__Task prompt__:
Retype all the records below exactly as they are, with no image carried over.
── Input for this task ──
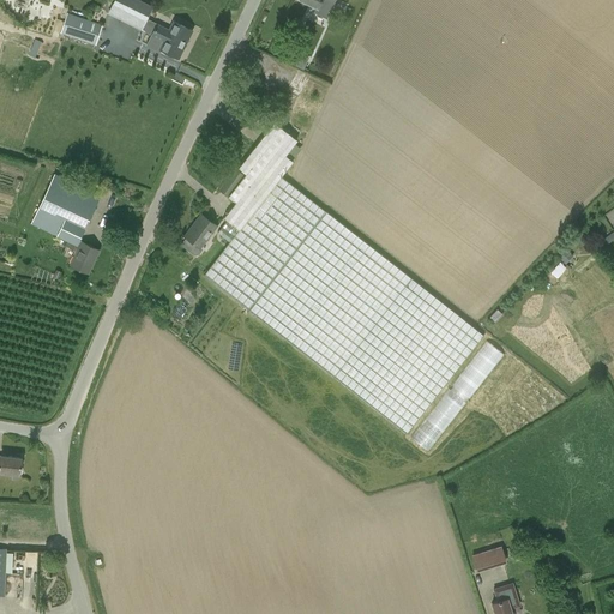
[(144,25),(154,6),(140,0),(114,0),(110,8),(144,25)]
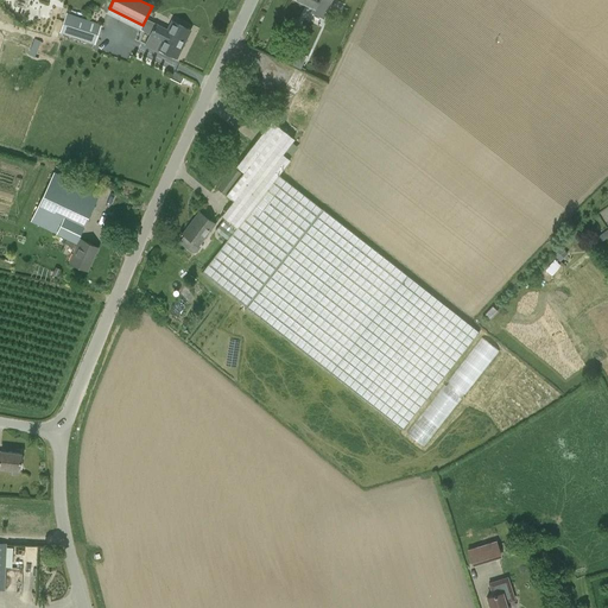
[(101,25),(67,14),(61,32),(95,43),(101,25)]
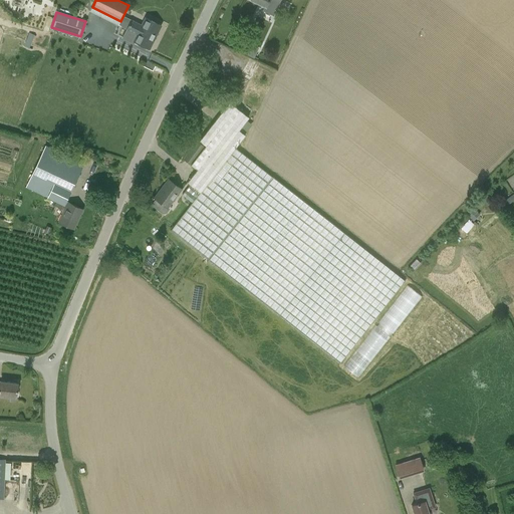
[(150,49),(162,25),(146,17),(142,25),(131,19),(125,29),(138,35),(134,42),(150,49)]
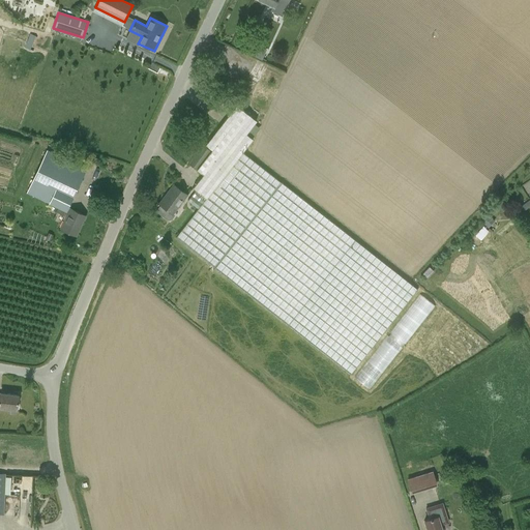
[(257,120),(236,105),(216,130),(229,139),(244,150),(254,139),(246,134),(257,120)]
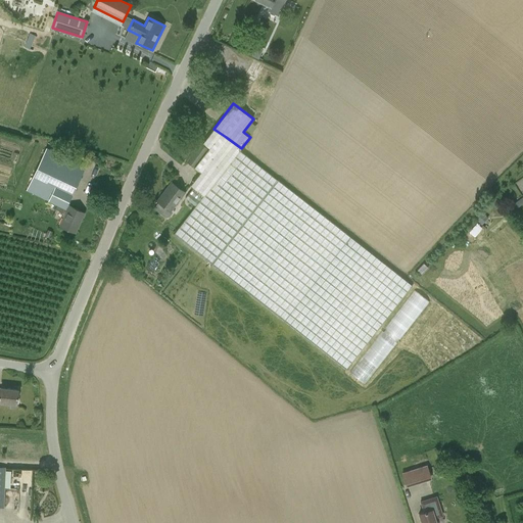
[(209,147),(208,148),(200,142),(196,147),(192,144),(189,148),(193,151),(186,161),(200,172),(191,185),(194,187),(185,198),(196,206),(174,234),(346,370),(412,285),(240,150),(241,148),(226,137),(214,129),(202,142),(209,147)]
───
__Solution for this exercise__:
[(144,25),(154,6),(140,0),(114,0),(110,8),(144,25)]
[(101,25),(67,14),(61,32),(95,43),(101,25)]
[(150,49),(162,25),(146,17),(142,25),(131,19),(125,29),(138,35),(134,42),(150,49)]
[(257,120),(236,105),(216,130),(229,139),(244,150),(254,139),(246,134),(257,120)]
[(209,147),(208,148),(200,142),(196,147),(192,144),(189,148),(193,151),(186,161),(200,172),(191,185),(194,187),(185,198),(196,206),(174,234),(346,370),(412,285),(240,150),(241,148),(226,137),(214,129),(202,142),(209,147)]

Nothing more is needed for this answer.